What you are asked to do:
In the copy you make, include no pictures, and transcribe every record exactly.

Collected data:
——

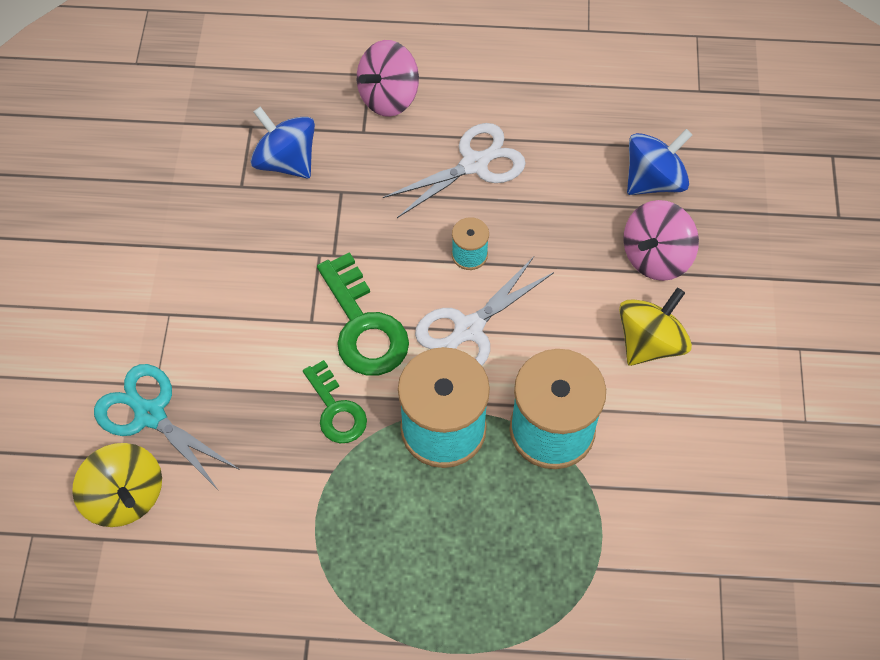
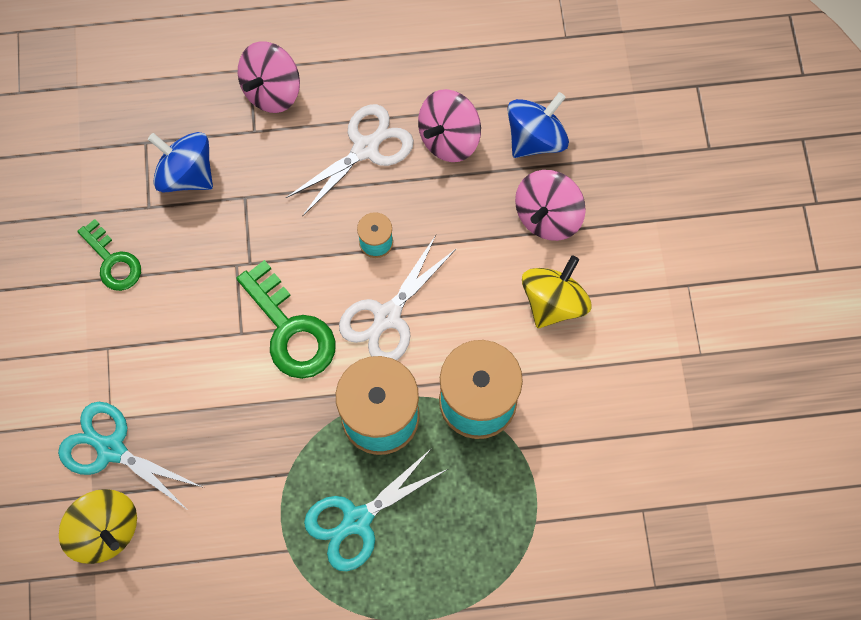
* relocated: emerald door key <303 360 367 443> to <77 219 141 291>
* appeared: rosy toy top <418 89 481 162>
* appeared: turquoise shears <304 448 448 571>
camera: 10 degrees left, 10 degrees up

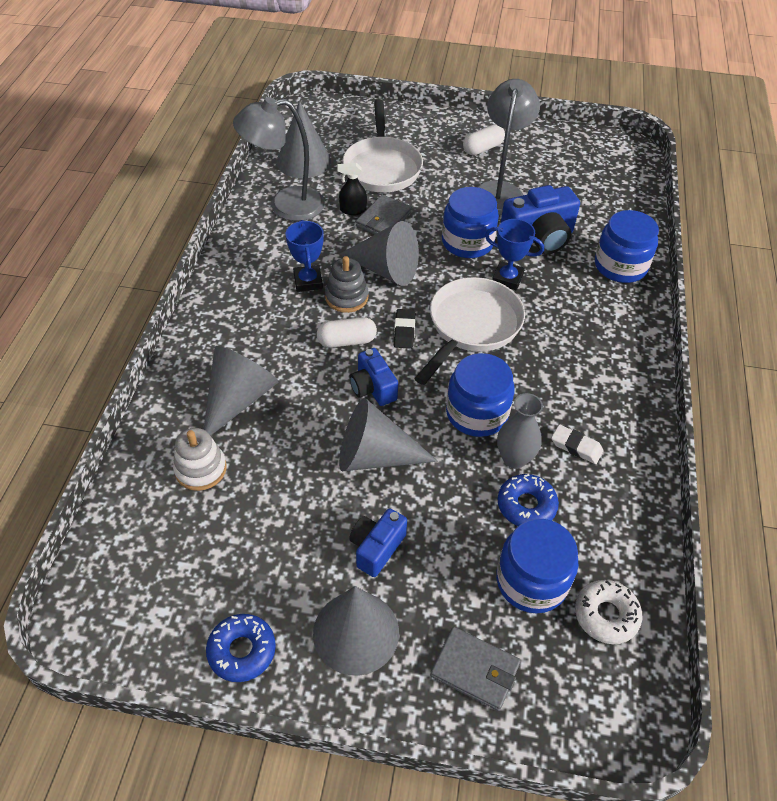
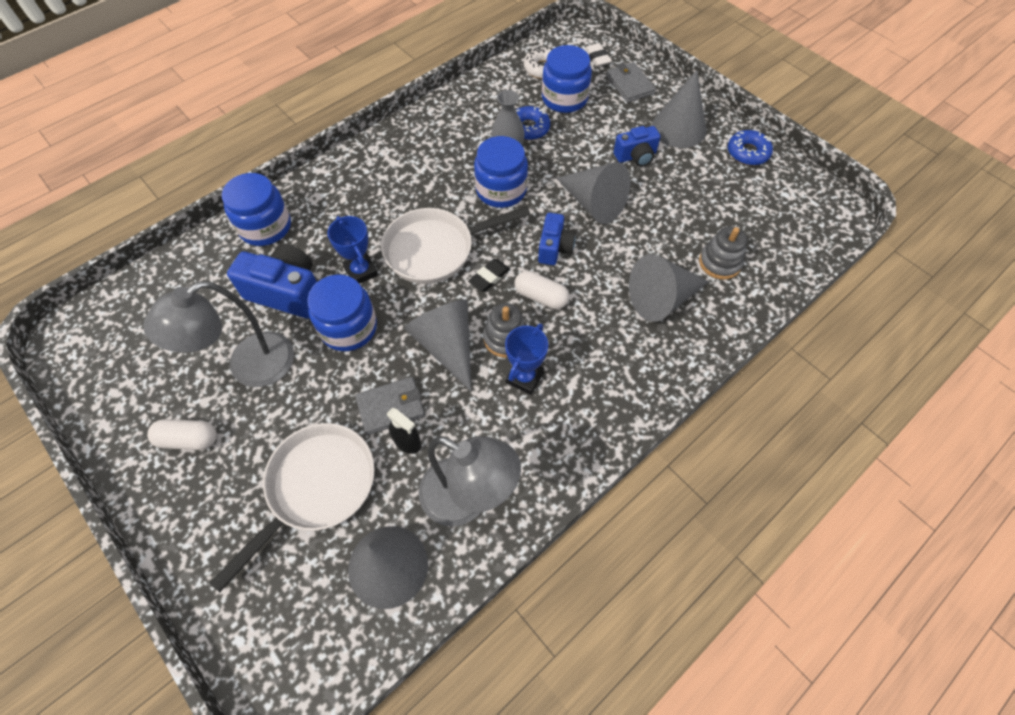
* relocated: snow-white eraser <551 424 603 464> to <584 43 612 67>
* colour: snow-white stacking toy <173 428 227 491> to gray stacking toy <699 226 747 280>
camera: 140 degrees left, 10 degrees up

——

Solution to the exercise:
* relocated: emerald door key <303 360 367 443> to <77 219 141 291>
* appeared: rosy toy top <418 89 481 162>
* appeared: turquoise shears <304 448 448 571>
camera: 10 degrees left, 10 degrees up

* relocated: snow-white eraser <551 424 603 464> to <584 43 612 67>
* colour: snow-white stacking toy <173 428 227 491> to gray stacking toy <699 226 747 280>
camera: 140 degrees left, 10 degrees up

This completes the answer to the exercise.